SHORT PROBLEM -> Please return each line in the records that contains the string "major".

[Stored data entries]
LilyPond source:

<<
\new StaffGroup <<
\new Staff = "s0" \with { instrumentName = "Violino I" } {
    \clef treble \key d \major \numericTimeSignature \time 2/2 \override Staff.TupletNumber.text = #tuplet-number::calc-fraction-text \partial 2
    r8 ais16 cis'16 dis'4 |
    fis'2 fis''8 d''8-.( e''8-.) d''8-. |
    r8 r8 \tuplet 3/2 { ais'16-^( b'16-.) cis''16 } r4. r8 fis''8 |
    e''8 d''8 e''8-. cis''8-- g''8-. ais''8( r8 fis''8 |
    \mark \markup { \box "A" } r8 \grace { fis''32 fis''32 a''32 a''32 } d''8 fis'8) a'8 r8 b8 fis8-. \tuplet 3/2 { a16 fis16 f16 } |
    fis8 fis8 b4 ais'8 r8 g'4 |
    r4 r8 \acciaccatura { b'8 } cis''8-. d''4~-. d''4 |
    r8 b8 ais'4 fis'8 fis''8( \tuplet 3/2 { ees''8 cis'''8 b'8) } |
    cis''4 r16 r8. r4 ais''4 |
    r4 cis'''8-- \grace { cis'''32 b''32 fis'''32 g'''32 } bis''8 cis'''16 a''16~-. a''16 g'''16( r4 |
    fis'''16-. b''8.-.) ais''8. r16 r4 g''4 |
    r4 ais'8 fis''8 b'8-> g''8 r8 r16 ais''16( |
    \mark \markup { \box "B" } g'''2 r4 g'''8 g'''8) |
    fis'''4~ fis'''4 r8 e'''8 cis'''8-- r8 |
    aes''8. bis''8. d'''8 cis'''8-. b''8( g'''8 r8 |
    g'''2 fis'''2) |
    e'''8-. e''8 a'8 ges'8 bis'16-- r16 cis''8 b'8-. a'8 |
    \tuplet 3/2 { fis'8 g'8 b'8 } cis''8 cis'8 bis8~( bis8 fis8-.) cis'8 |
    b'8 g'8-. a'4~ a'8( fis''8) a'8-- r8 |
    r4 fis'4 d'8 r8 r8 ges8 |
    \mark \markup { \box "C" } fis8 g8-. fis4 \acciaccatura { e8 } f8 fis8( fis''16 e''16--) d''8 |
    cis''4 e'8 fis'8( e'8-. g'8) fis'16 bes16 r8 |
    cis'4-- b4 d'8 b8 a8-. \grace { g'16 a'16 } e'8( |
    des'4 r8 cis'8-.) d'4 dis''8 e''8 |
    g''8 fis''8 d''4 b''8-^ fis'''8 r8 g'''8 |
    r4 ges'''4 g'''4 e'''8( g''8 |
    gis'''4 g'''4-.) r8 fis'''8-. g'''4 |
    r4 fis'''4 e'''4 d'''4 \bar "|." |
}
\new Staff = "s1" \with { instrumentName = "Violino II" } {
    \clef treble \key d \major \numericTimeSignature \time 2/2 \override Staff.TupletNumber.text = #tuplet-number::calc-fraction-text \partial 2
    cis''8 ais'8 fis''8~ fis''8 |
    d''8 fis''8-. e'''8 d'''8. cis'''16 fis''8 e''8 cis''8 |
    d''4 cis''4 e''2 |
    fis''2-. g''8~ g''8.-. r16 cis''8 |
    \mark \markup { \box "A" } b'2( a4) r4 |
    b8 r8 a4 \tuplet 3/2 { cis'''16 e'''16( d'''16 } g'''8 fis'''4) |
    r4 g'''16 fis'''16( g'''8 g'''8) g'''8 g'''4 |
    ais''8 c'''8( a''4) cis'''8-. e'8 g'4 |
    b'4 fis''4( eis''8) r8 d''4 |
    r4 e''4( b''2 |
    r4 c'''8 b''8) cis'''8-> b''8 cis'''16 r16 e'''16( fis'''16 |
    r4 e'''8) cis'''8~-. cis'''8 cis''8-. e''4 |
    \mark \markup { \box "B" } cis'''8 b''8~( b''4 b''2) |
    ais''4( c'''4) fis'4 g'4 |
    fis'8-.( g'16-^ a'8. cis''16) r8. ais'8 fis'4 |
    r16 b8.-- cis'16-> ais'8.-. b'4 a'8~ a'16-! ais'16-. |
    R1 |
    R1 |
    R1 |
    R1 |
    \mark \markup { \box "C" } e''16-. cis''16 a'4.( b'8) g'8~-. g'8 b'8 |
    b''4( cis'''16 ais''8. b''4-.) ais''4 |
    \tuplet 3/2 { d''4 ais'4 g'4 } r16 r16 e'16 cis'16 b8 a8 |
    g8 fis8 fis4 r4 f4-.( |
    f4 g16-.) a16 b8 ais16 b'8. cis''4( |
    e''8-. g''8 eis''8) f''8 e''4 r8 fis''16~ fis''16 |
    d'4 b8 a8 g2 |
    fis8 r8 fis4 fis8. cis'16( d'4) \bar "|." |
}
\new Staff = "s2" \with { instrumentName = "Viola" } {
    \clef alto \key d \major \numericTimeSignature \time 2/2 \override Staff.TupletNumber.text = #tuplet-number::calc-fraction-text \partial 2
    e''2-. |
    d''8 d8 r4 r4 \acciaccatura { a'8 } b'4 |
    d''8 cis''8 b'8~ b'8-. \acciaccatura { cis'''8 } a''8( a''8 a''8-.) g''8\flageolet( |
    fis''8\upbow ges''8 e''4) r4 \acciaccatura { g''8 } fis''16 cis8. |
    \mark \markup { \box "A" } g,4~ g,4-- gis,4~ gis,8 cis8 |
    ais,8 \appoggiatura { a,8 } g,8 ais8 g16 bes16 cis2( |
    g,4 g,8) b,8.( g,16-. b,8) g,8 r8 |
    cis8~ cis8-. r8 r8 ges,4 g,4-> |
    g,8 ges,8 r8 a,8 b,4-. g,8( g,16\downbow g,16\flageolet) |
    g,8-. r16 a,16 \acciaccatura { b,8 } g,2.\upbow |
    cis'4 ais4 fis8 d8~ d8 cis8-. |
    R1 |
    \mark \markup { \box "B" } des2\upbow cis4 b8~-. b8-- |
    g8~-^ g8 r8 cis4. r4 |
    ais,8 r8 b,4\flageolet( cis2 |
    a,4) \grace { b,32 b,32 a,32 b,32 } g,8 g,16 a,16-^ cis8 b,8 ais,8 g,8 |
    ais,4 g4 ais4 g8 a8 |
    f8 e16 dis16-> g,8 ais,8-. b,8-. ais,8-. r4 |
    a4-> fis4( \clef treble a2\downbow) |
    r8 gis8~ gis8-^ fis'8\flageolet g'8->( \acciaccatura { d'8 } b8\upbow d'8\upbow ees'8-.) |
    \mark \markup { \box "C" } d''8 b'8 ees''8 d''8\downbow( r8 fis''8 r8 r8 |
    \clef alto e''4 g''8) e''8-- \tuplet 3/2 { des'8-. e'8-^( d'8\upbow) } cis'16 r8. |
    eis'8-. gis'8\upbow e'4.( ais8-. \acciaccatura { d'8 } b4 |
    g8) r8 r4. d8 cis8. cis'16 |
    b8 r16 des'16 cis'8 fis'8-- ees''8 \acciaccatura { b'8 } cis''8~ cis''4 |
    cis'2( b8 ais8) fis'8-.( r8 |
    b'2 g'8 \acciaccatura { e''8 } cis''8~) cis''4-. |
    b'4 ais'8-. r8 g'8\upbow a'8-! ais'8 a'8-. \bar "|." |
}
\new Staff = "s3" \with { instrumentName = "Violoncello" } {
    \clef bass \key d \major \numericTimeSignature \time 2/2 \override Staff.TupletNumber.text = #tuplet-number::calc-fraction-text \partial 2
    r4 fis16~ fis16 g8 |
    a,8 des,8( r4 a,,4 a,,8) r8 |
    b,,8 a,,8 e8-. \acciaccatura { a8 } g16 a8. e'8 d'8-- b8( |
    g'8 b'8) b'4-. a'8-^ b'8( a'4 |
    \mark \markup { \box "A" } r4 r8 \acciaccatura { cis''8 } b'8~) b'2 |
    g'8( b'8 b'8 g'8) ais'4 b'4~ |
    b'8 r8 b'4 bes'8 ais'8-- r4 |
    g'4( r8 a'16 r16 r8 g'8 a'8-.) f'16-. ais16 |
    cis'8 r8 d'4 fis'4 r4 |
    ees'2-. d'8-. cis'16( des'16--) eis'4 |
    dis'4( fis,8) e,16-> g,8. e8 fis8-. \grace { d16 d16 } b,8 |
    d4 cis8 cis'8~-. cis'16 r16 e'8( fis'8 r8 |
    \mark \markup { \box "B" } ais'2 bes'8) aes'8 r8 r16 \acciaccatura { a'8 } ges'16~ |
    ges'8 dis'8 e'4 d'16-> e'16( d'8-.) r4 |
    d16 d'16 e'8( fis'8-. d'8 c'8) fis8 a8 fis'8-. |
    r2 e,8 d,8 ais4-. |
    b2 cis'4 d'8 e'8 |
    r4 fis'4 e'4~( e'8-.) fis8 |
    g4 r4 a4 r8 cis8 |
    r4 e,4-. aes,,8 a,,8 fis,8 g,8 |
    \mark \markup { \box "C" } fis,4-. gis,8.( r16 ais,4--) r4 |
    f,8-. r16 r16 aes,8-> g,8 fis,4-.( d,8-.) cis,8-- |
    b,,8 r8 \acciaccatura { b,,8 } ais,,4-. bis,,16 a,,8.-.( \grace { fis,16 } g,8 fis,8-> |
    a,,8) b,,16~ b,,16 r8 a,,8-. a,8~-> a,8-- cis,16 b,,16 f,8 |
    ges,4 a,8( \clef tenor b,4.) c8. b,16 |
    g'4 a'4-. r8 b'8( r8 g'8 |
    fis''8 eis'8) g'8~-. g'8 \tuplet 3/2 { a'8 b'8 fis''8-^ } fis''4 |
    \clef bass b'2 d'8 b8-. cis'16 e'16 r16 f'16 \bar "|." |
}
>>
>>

WRITTEN RESPONSE ->
    \clef treble \key d \major \numericTimeSignature \time 2/2 \override Staff.TupletNumber.text = #tuplet-number::calc-fraction-text \partial 2
    \clef treble \key d \major \numericTimeSignature \time 2/2 \override Staff.TupletNumber.text = #tuplet-number::calc-fraction-text \partial 2
    \clef alto \key d \major \numericTimeSignature \time 2/2 \override Staff.TupletNumber.text = #tuplet-number::calc-fraction-text \partial 2
    \clef bass \key d \major \numericTimeSignature \time 2/2 \override Staff.TupletNumber.text = #tuplet-number::calc-fraction-text \partial 2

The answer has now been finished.